::: RECORDED INFORMATION :::

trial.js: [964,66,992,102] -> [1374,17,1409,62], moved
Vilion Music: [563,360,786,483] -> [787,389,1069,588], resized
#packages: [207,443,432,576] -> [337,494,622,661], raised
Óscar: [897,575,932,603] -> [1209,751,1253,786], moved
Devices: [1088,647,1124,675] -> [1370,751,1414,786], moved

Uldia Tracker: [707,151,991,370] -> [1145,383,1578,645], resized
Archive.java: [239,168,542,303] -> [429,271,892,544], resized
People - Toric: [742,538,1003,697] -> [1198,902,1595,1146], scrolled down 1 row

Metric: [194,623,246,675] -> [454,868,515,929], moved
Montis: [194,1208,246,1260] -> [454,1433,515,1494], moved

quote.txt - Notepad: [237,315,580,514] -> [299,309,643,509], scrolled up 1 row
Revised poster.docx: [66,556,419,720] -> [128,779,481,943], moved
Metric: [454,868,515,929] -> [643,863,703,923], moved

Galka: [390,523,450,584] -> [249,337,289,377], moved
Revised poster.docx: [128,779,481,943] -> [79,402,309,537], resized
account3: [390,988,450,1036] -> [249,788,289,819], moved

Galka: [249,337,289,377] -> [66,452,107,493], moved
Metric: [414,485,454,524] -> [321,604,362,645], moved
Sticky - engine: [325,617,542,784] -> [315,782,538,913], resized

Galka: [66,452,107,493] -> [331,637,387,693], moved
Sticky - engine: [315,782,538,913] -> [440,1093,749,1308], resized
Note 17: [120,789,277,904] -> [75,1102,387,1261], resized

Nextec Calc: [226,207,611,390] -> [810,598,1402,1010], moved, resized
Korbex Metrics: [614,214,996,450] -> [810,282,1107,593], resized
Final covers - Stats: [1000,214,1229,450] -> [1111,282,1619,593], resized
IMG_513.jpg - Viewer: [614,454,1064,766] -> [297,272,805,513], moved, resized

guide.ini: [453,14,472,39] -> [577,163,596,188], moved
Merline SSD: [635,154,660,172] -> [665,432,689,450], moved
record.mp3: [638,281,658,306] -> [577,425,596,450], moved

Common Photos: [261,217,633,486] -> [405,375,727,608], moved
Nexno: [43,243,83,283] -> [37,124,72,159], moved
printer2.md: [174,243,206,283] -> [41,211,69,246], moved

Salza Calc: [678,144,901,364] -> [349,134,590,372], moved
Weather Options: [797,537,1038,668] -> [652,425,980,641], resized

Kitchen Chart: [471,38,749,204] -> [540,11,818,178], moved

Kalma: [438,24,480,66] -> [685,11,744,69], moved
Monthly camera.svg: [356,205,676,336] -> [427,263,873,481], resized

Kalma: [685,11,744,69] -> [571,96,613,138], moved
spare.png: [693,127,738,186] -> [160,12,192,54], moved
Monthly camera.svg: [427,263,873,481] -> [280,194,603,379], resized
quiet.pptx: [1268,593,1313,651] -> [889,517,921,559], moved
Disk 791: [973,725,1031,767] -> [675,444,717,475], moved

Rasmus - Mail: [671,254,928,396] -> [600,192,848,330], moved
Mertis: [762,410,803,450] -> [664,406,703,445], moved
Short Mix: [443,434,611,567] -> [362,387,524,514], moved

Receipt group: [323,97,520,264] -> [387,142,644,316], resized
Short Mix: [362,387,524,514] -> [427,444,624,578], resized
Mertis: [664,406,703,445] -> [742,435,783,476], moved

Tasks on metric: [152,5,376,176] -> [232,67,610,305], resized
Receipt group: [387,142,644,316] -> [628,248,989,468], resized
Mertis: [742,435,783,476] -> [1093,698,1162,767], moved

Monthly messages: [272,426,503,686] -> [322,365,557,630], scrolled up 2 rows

:::

* YOUR OBJECTIVE *
Copy the lines from the start of the data verbatim, stopping after the line containing "Archive.java: [239,168,542,303] ->".

* WRITTEN SOLUTION *
trial.js: [964,66,992,102] -> [1374,17,1409,62], moved
Vilion Music: [563,360,786,483] -> [787,389,1069,588], resized
#packages: [207,443,432,576] -> [337,494,622,661], raised
Óscar: [897,575,932,603] -> [1209,751,1253,786], moved
Devices: [1088,647,1124,675] -> [1370,751,1414,786], moved

Uldia Tracker: [707,151,991,370] -> [1145,383,1578,645], resized
Archive.java: [239,168,542,303] -> [429,271,892,544], resized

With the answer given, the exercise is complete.